Copy out each line of the material exactly. Pictures do not belong in the copy.

•••

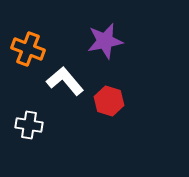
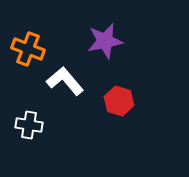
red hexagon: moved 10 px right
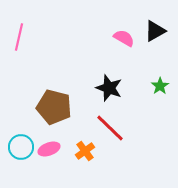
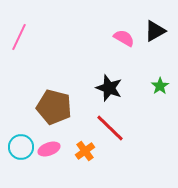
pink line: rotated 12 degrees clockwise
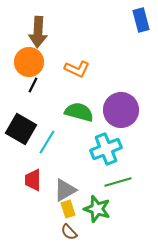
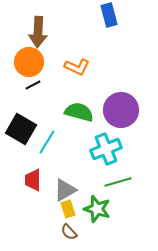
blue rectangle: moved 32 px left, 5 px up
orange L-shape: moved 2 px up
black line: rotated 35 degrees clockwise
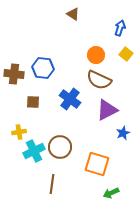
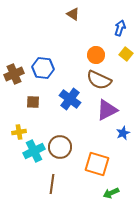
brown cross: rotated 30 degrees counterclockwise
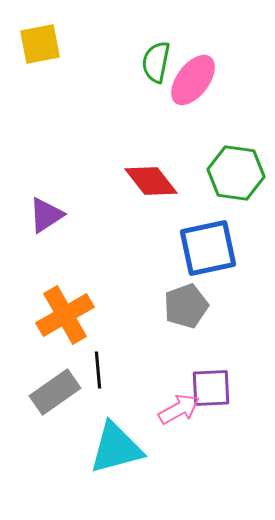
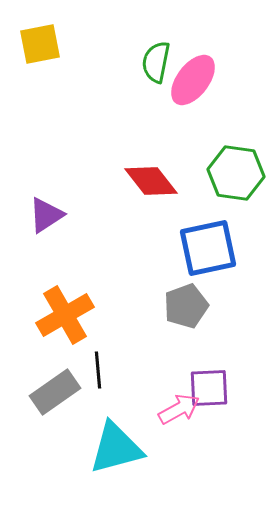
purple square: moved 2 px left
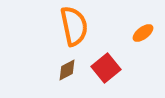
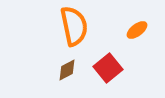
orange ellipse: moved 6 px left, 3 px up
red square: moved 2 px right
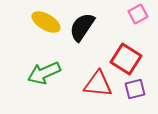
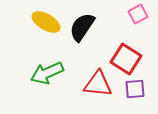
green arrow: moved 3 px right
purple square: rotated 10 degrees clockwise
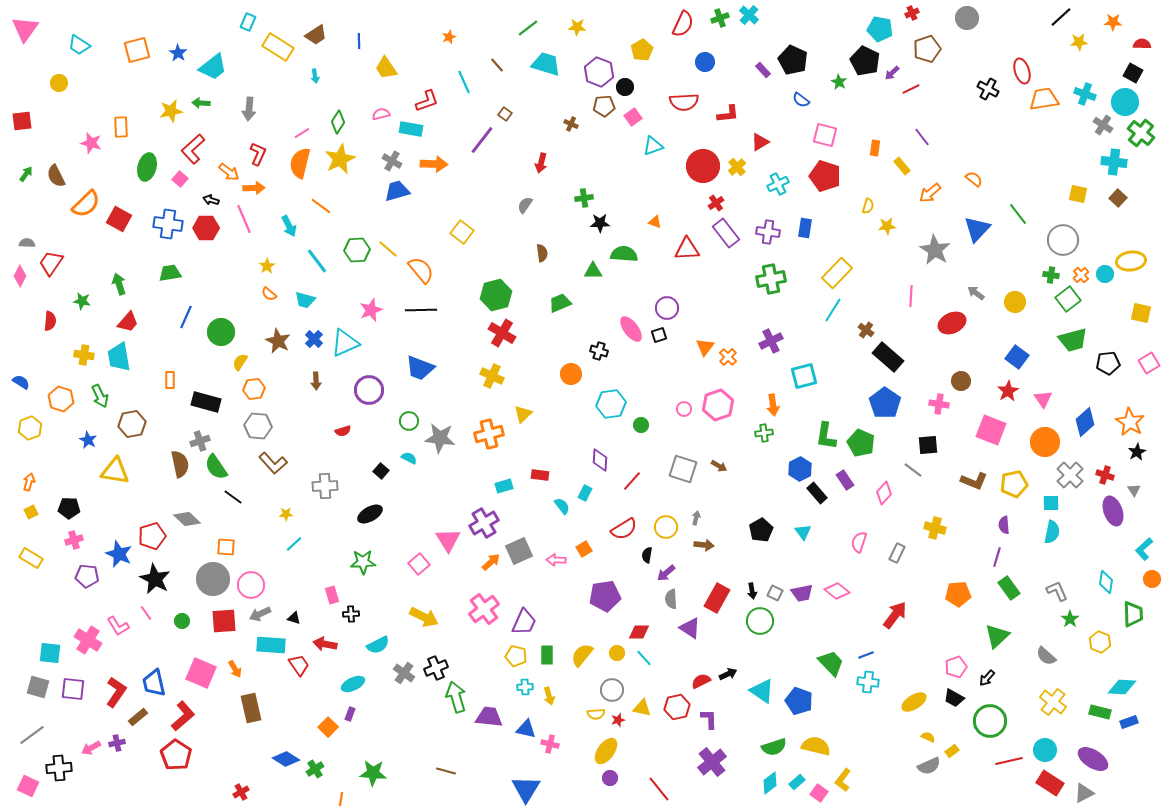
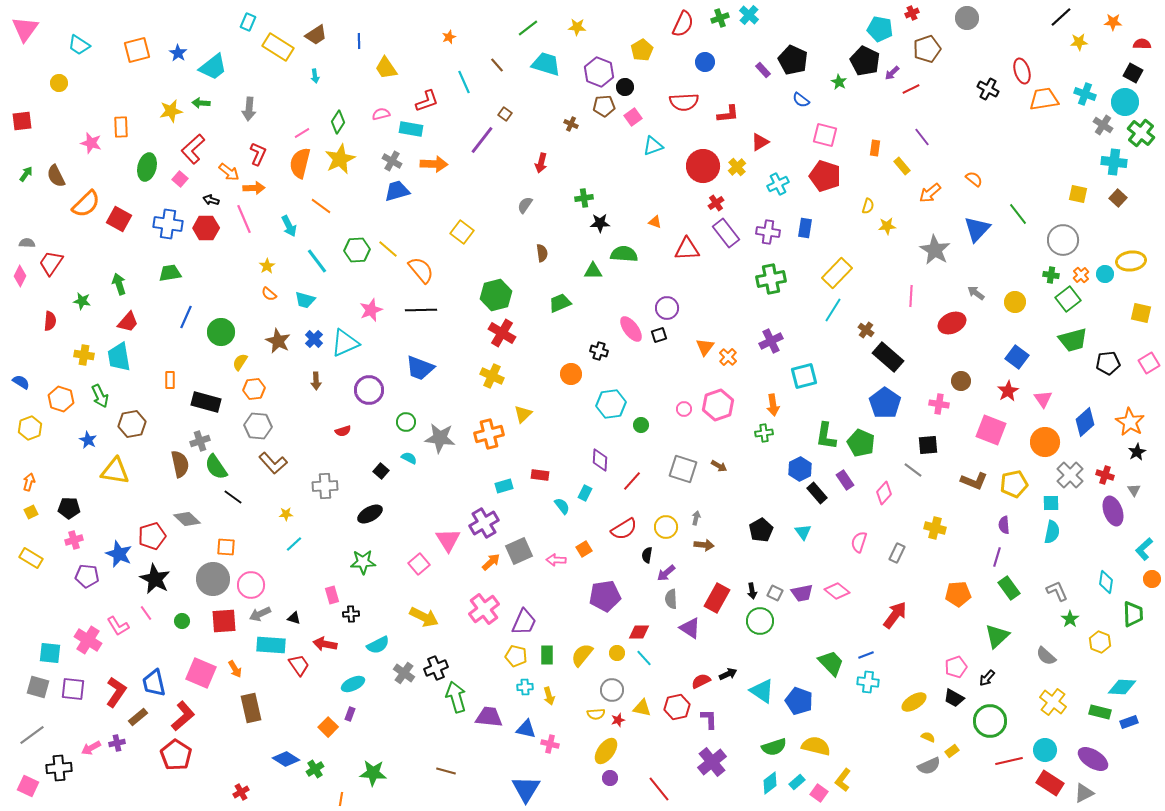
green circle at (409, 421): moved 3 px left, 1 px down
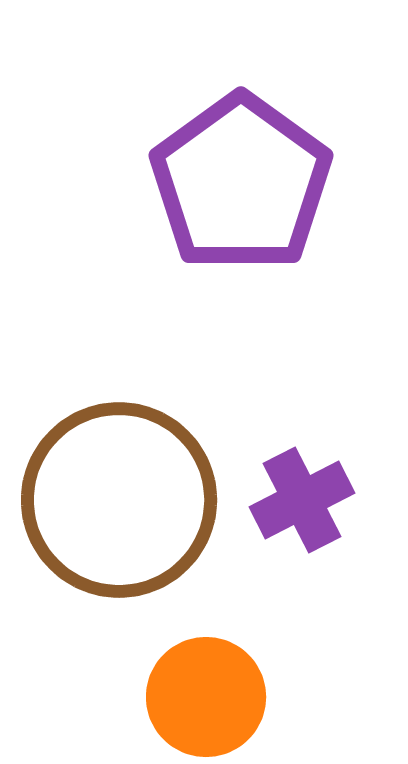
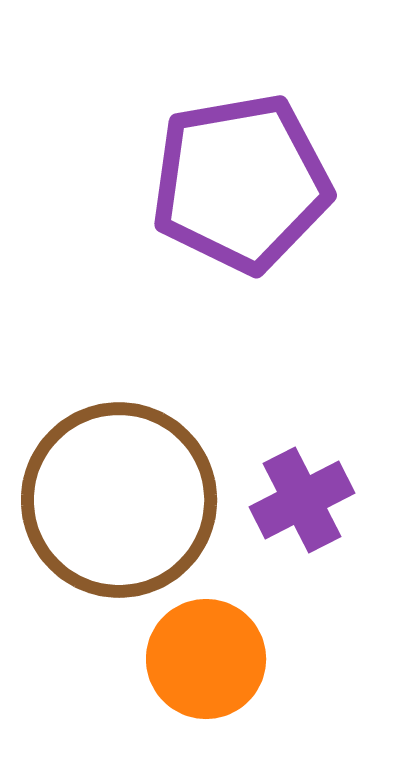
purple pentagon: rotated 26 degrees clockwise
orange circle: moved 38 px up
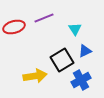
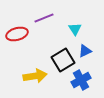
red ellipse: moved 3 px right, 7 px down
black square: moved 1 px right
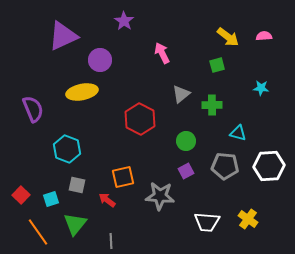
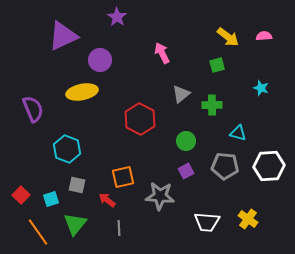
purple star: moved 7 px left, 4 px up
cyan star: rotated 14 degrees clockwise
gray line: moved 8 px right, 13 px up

•••

* WORKED SOLUTION
red hexagon: moved 10 px right
pink line: rotated 12 degrees clockwise
blue rectangle: moved 32 px left, 5 px up
orange L-shape: moved 2 px up
black line: rotated 35 degrees clockwise
brown cross: rotated 30 degrees counterclockwise
purple square: moved 2 px left
orange ellipse: moved 6 px left, 3 px up
red square: moved 2 px right
green arrow: moved 3 px right
purple square: rotated 10 degrees clockwise
green circle at (409, 421): moved 3 px left, 1 px down
purple pentagon: rotated 26 degrees clockwise
orange circle: moved 38 px up
red ellipse: moved 3 px right, 7 px down
black square: moved 1 px right
purple star: moved 7 px left, 4 px up
cyan star: rotated 14 degrees clockwise
gray line: moved 8 px right, 13 px up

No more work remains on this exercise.